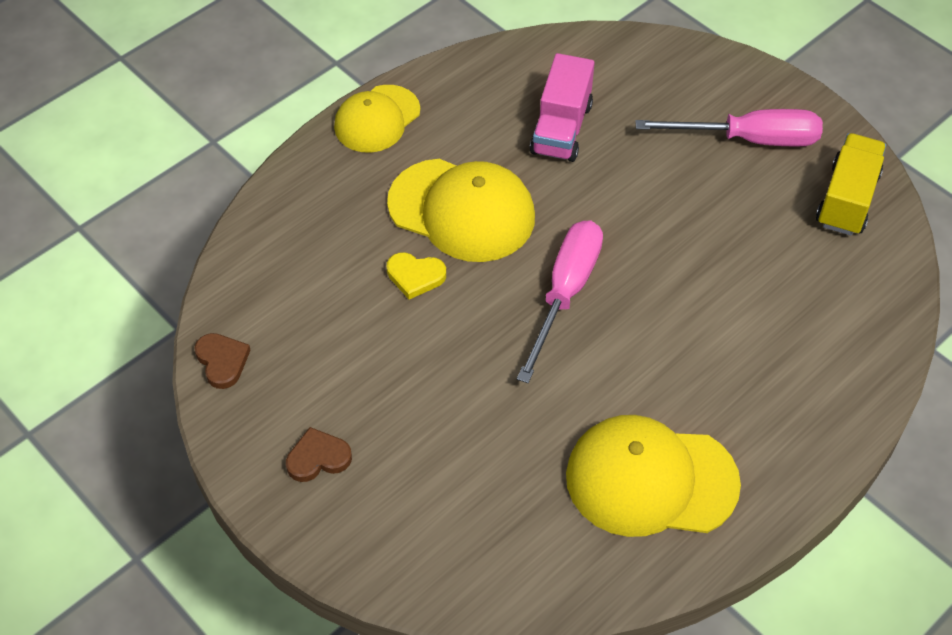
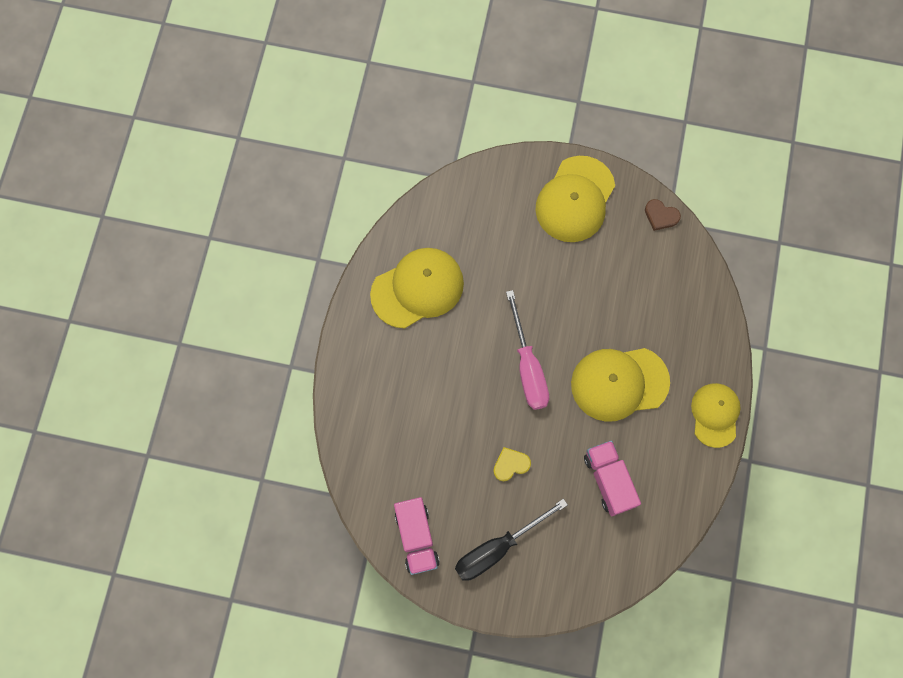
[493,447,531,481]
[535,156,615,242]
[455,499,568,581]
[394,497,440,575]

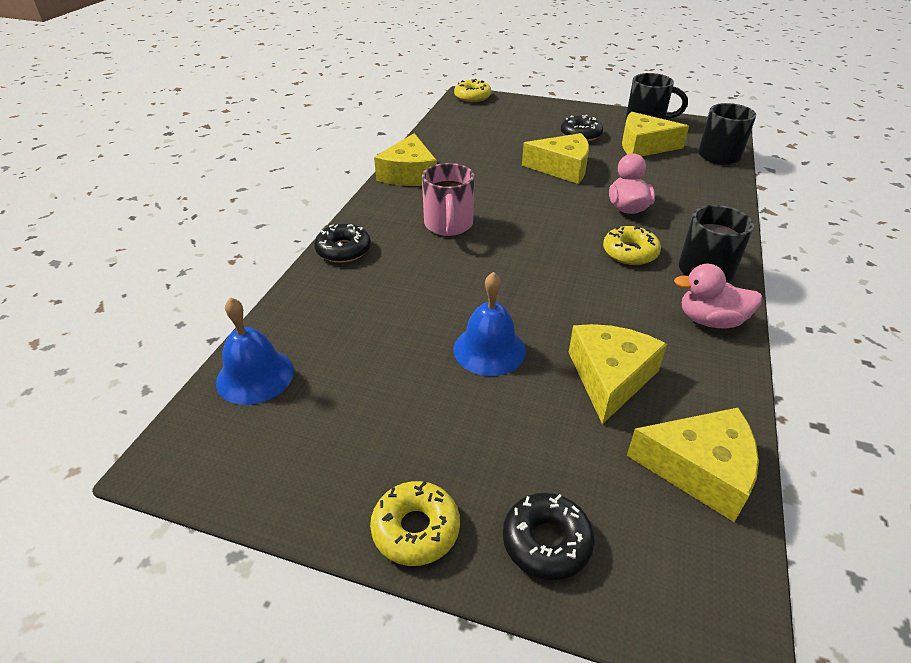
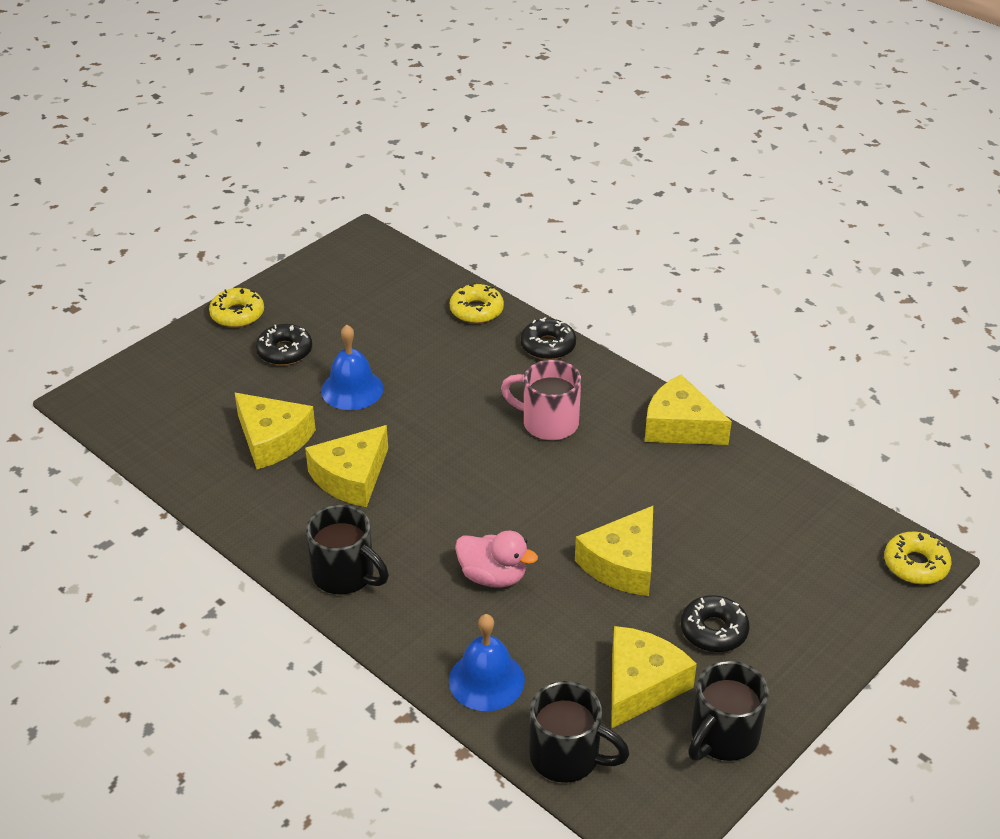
[674,264,762,329] (first image)
[449,614,525,711]
[256,324,312,365]
[450,282,504,324]
[305,425,388,507]

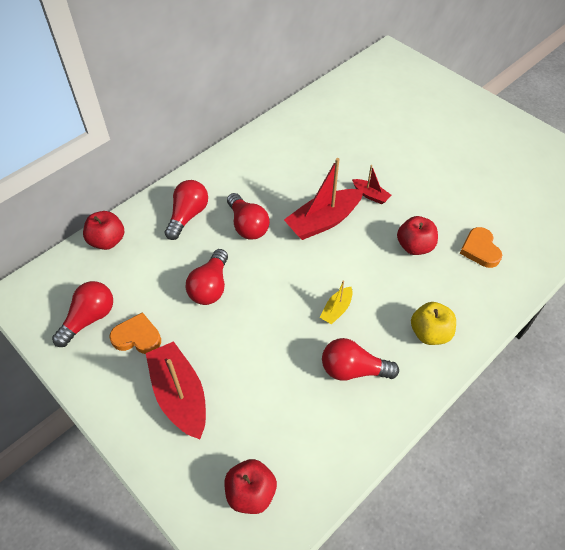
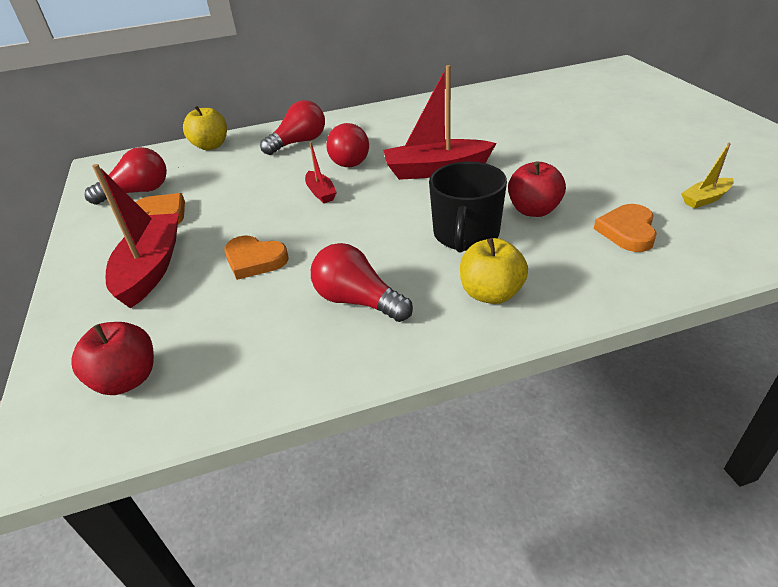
[185,249,228,305] (first image)
[224,235,289,280]
[429,161,507,253]
[681,143,734,208]
[305,142,337,203]
[183,106,227,150]

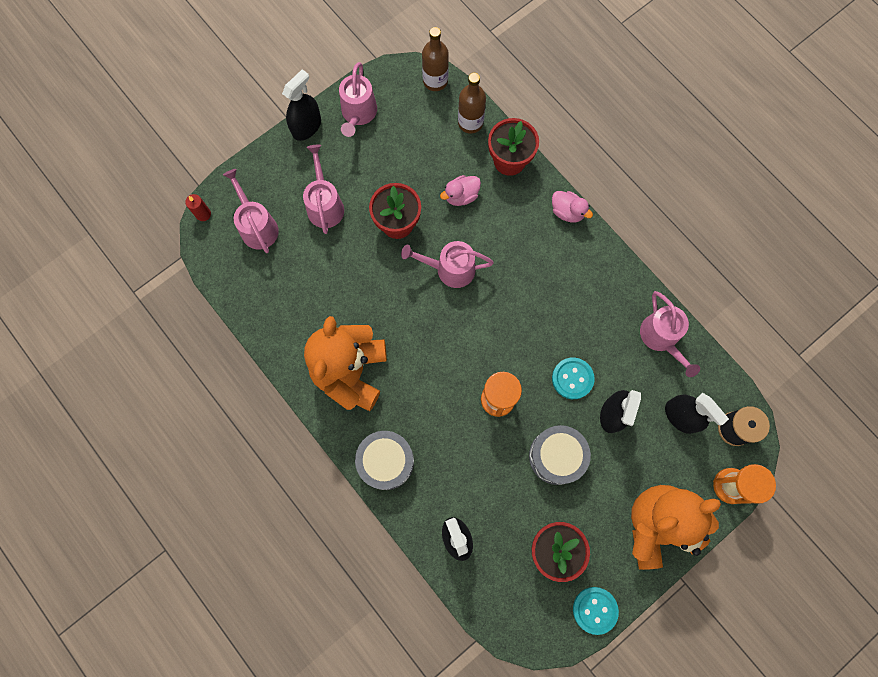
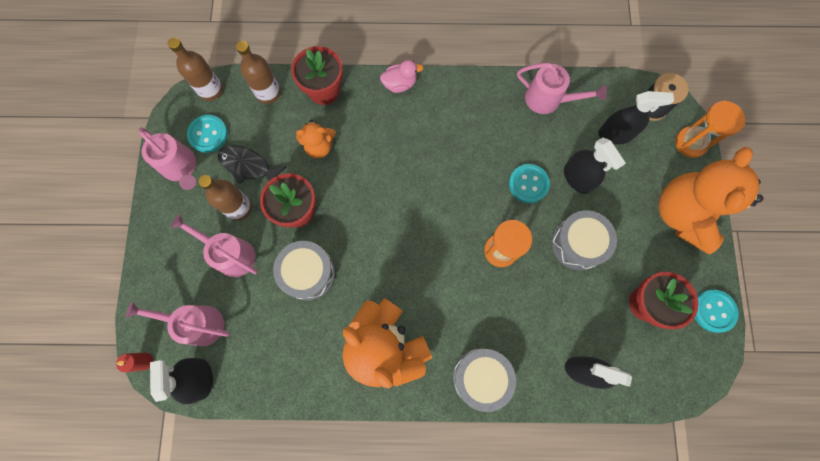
[401,241,494,288] (first image)
[187,115,228,153]
[198,175,252,221]
[217,145,286,184]
[273,241,335,300]
[150,358,213,404]
[296,120,336,158]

-=-=-

Task: Nothing in the records should be changed in the copy, but the pictures must be left out.

Answer box:
[493,447,531,481]
[535,156,615,242]
[455,499,568,581]
[394,497,440,575]

[674,264,762,329] (first image)
[449,614,525,711]
[256,324,312,365]
[450,282,504,324]
[305,425,388,507]

[185,249,228,305] (first image)
[224,235,289,280]
[429,161,507,253]
[681,143,734,208]
[305,142,337,203]
[183,106,227,150]

[401,241,494,288] (first image)
[187,115,228,153]
[198,175,252,221]
[217,145,286,184]
[273,241,335,300]
[150,358,213,404]
[296,120,336,158]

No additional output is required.